Exercise details → Locate each line below that contains the word "shirt", and copy every such line in full.

(Data items)

---------------

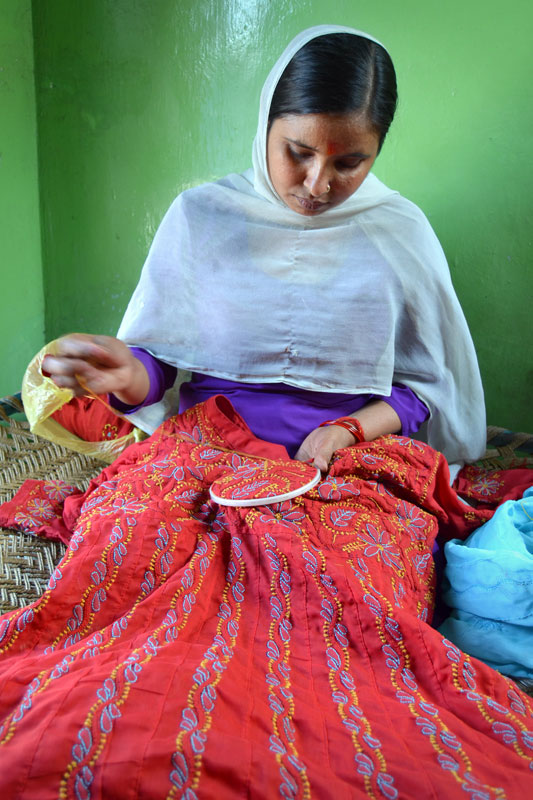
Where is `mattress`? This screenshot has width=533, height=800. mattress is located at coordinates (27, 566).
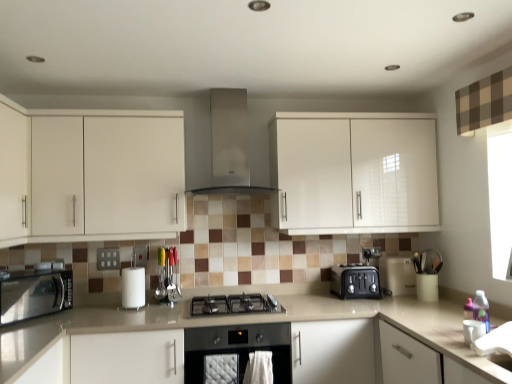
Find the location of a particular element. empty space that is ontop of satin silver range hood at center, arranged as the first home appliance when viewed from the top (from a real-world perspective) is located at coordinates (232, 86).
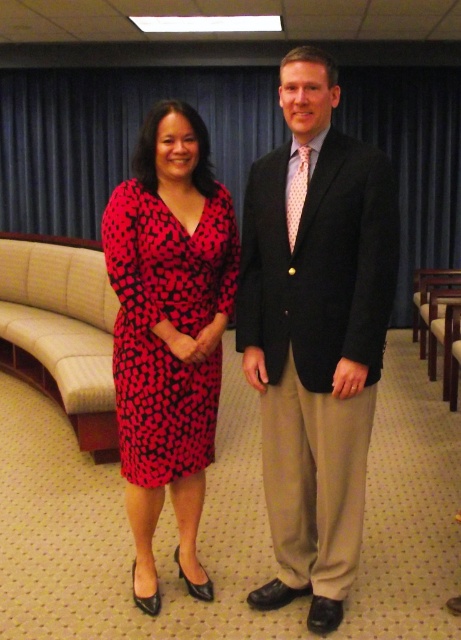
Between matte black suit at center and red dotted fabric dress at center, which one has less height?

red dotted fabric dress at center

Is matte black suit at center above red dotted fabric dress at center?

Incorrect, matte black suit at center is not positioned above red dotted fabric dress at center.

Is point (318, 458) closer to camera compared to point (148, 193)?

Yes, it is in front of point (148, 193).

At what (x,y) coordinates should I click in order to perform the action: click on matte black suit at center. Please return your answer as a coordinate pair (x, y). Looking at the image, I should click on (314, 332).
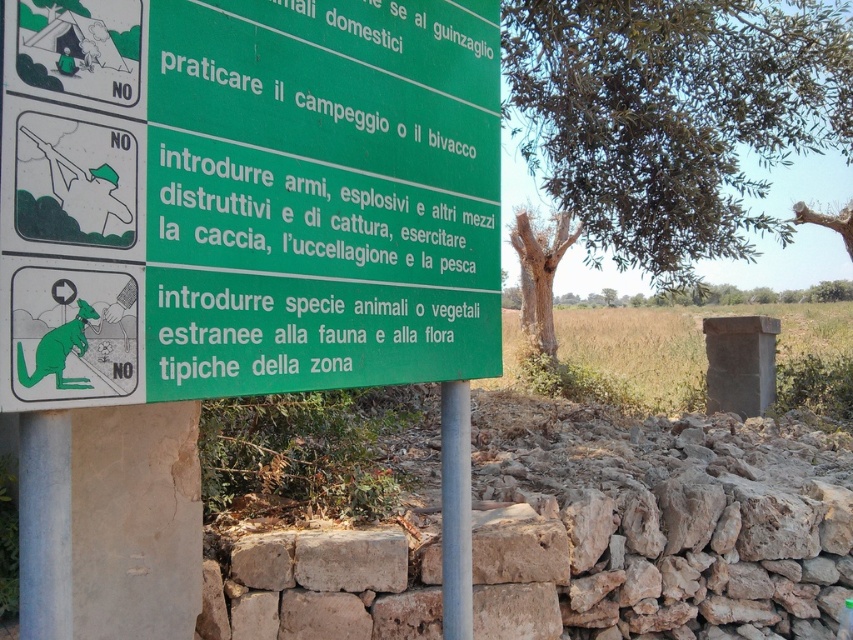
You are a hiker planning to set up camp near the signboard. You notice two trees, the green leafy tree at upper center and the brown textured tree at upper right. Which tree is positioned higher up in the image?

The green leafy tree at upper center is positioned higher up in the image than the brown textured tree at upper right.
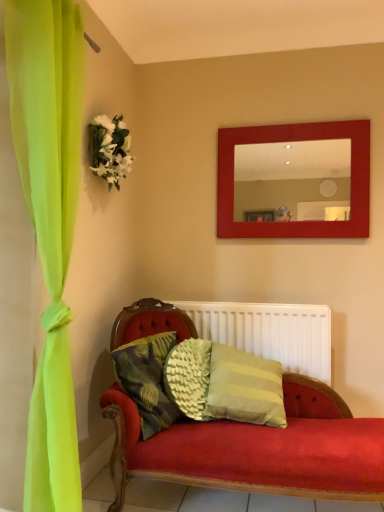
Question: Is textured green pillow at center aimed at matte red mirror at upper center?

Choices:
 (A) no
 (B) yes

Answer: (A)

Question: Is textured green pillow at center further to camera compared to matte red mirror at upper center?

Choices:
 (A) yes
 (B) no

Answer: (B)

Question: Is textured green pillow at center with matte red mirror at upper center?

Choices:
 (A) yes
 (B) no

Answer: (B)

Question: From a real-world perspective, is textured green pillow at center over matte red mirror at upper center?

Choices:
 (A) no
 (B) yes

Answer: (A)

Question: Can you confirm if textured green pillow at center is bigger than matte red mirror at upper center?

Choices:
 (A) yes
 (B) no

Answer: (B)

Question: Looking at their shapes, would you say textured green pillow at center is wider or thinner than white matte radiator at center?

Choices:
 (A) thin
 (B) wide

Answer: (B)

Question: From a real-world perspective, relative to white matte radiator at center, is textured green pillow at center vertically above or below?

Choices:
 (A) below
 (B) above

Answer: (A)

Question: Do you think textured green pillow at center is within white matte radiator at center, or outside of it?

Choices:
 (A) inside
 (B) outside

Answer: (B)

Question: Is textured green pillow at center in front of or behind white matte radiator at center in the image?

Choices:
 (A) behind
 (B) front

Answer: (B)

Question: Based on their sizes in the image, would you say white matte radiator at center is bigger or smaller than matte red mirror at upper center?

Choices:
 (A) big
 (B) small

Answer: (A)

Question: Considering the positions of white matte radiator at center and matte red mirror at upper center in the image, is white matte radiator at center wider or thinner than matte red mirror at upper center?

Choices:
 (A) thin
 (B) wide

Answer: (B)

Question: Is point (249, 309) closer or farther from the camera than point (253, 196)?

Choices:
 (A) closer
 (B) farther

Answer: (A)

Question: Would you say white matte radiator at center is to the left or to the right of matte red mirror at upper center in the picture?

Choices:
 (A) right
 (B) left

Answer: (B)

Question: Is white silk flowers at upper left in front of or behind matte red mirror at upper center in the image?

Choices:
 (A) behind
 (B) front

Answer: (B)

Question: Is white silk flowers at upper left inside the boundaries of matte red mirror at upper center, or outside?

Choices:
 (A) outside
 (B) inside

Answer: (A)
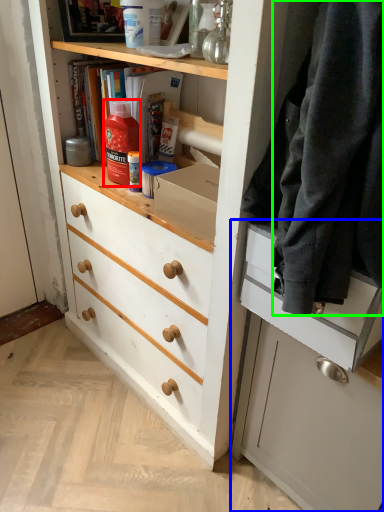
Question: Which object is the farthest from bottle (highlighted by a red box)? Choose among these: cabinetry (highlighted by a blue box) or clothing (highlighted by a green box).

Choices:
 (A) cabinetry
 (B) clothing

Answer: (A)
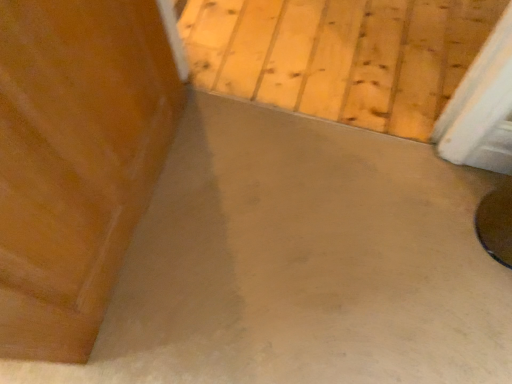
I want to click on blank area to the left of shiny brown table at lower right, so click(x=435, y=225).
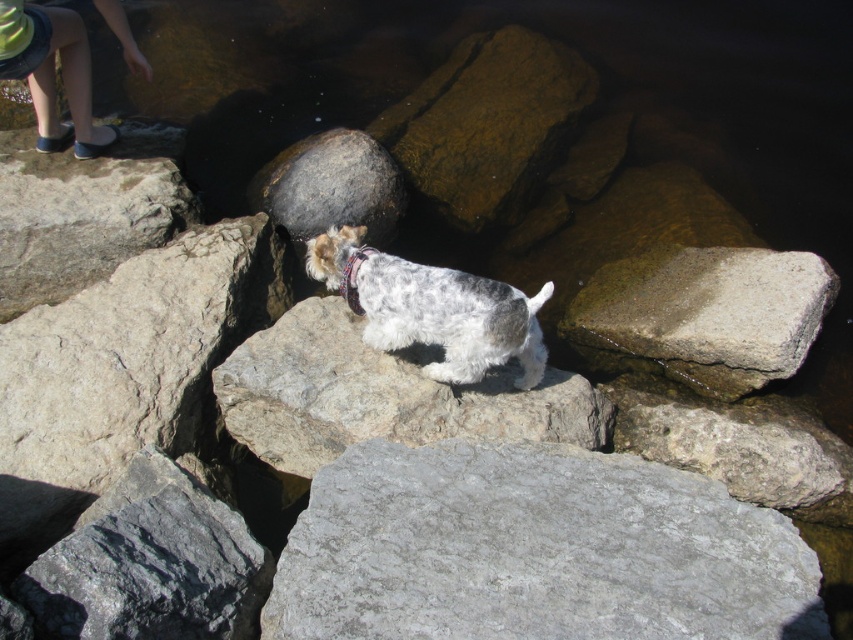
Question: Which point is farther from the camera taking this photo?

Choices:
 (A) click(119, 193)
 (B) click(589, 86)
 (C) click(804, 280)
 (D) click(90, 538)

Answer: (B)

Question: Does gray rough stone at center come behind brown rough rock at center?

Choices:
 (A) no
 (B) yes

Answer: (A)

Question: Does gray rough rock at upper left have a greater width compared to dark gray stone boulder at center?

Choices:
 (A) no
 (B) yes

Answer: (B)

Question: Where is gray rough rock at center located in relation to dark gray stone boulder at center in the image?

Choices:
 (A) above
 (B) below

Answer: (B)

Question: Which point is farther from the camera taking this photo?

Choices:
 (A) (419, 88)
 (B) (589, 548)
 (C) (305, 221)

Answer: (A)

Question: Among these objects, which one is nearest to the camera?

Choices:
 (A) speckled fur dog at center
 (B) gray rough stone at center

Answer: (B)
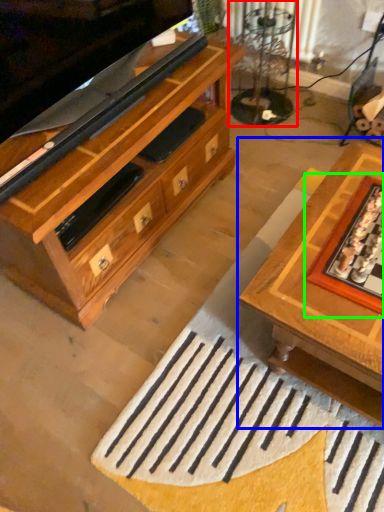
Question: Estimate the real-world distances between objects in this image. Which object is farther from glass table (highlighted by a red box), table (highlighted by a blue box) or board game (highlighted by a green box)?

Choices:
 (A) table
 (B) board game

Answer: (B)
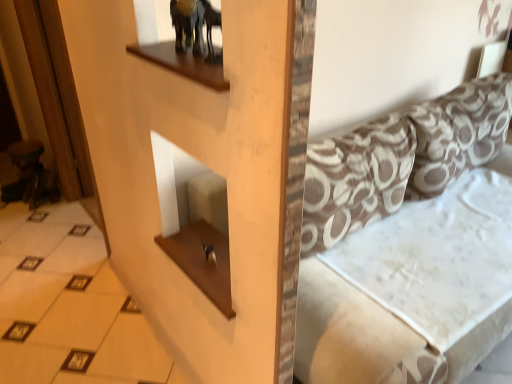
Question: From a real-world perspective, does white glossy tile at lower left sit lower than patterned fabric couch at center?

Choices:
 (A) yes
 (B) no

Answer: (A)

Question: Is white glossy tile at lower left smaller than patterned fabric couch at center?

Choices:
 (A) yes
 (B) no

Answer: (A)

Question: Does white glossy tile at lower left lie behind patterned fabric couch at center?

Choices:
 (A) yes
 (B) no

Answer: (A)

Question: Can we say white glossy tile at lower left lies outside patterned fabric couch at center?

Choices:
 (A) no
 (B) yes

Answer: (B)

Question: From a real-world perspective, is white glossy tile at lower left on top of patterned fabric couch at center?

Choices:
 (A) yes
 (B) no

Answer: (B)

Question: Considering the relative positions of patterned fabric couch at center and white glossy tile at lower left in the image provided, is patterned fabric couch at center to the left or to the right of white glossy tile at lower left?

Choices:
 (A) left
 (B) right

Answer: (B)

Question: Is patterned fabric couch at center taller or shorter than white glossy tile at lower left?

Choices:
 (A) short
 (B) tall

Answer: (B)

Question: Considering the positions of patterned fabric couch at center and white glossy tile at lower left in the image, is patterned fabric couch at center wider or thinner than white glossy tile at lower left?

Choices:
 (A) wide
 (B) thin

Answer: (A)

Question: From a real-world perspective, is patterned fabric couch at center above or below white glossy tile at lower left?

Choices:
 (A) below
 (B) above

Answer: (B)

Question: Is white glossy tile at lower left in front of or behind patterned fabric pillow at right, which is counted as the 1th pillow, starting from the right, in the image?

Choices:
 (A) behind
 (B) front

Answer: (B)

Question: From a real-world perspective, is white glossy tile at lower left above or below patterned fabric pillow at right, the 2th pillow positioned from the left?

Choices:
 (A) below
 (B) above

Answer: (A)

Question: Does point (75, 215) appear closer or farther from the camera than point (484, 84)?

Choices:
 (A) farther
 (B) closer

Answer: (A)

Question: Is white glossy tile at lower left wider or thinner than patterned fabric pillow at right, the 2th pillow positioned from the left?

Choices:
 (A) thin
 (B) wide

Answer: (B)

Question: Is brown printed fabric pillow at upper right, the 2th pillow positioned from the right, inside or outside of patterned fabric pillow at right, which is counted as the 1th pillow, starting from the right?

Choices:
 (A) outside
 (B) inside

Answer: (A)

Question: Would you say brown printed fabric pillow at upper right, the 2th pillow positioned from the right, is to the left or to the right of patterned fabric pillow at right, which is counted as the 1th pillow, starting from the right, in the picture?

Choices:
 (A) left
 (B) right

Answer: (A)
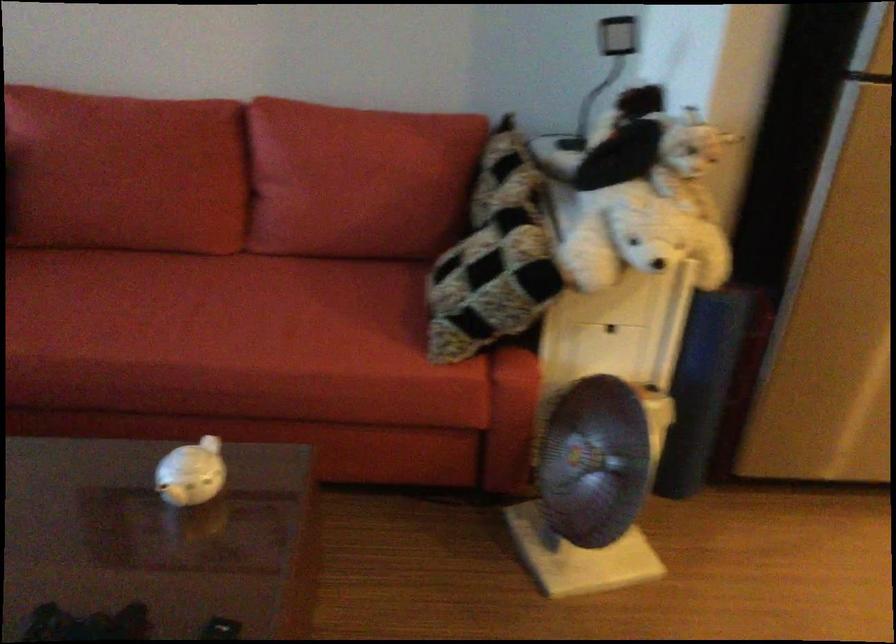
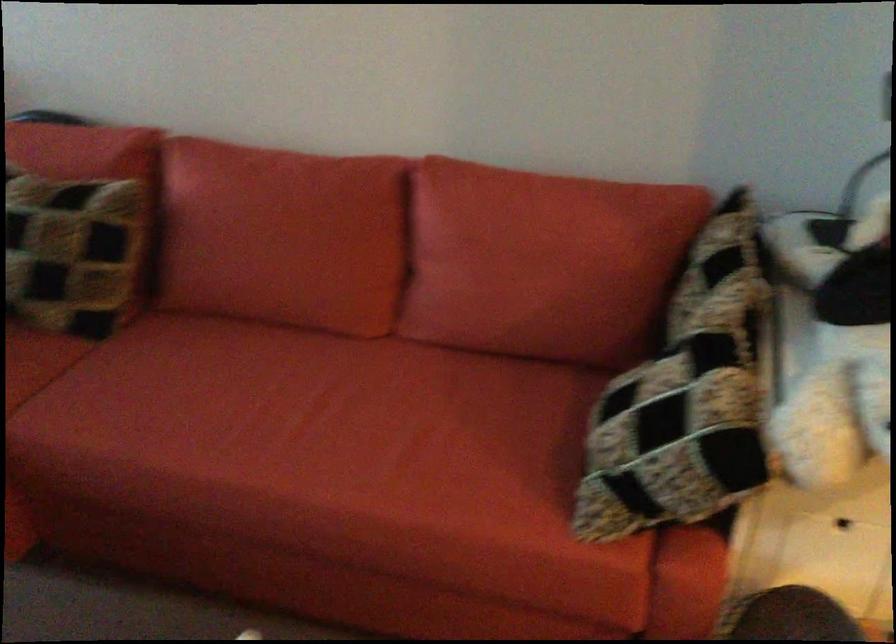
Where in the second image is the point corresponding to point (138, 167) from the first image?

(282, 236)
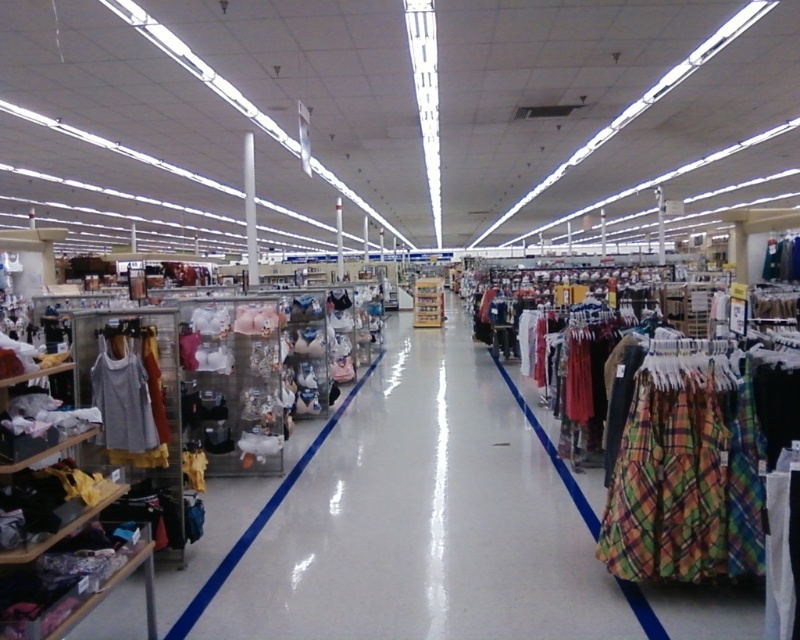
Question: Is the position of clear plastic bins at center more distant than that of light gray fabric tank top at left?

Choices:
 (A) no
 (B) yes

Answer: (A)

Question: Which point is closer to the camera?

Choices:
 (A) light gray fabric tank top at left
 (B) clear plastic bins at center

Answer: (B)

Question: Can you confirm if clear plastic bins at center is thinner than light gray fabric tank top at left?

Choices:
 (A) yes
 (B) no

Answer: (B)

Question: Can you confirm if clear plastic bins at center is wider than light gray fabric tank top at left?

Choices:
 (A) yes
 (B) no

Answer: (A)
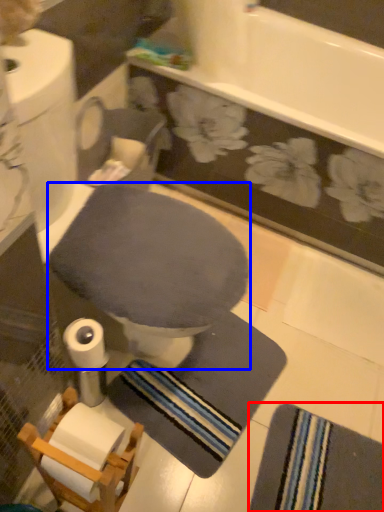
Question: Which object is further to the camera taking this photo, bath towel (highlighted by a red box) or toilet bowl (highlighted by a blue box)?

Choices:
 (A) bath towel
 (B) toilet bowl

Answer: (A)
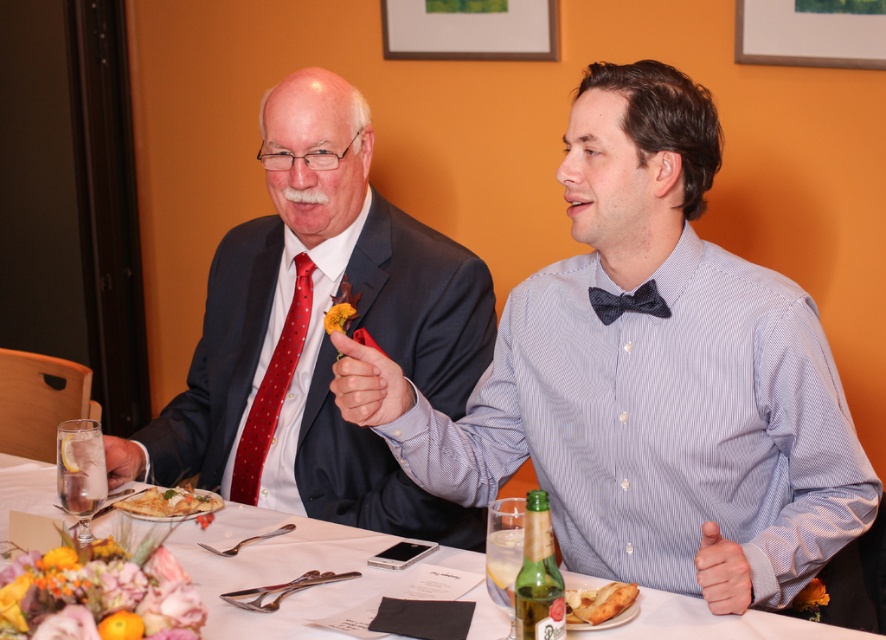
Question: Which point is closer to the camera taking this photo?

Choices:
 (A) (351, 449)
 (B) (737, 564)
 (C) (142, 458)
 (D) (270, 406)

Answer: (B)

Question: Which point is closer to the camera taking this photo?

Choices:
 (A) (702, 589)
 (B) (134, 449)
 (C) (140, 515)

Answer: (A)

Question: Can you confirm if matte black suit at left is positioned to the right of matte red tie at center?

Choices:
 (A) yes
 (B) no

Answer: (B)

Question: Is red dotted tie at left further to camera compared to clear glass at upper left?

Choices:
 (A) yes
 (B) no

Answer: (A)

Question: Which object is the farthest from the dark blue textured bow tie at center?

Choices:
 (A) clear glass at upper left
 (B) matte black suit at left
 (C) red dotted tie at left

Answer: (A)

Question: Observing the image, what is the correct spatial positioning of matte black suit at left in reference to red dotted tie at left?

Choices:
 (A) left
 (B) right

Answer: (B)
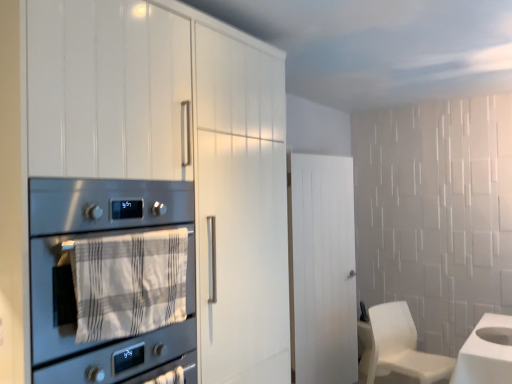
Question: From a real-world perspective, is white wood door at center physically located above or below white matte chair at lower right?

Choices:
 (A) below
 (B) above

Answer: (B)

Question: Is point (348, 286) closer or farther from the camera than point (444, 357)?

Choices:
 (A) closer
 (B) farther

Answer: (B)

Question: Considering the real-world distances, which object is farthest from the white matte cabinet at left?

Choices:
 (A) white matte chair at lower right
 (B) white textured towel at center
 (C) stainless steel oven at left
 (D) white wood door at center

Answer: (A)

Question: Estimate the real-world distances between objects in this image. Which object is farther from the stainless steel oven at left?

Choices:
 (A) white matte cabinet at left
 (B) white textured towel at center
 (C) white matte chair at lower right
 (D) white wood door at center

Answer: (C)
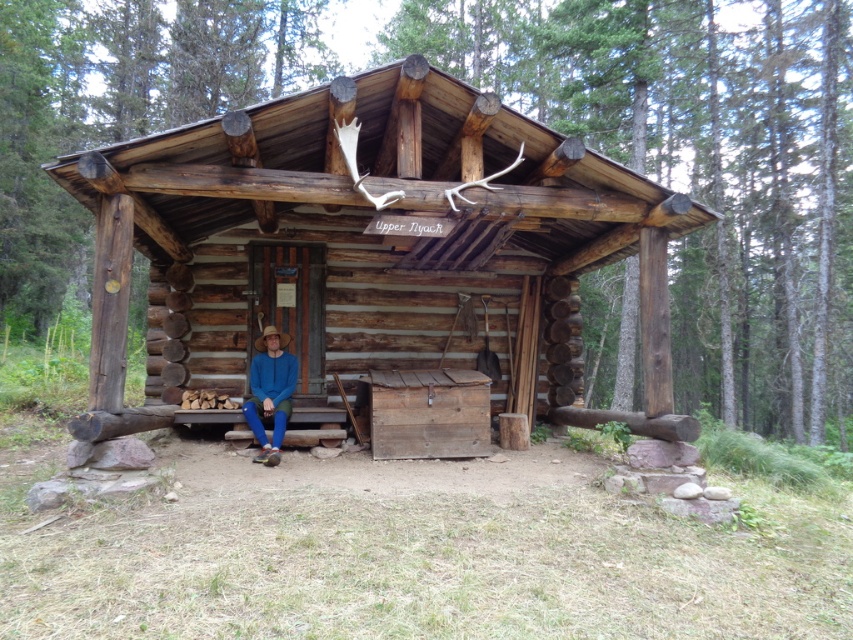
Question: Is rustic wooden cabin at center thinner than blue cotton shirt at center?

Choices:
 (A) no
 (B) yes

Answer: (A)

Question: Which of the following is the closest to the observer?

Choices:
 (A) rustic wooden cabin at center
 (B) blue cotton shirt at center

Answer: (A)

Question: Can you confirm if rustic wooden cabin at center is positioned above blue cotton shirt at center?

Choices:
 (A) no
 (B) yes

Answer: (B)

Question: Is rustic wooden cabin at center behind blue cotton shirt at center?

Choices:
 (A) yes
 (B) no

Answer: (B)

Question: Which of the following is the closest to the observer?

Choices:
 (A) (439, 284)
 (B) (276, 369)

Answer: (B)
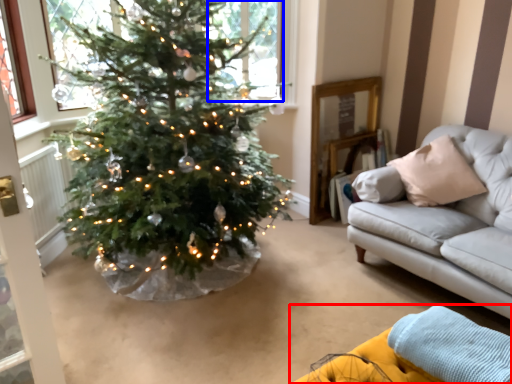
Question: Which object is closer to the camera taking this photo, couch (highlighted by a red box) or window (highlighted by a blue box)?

---------------

Task solution →
Question: Is rustic wooden cabin at center thinner than blue cotton shirt at center?
 (B) blue cotton shirt at center
Question: Can you confirm if rustic wooden cabin at center is positioned above blue cotton shirt at center?
Question: Is rustic wooden cabin at center behind blue cotton shirt at center?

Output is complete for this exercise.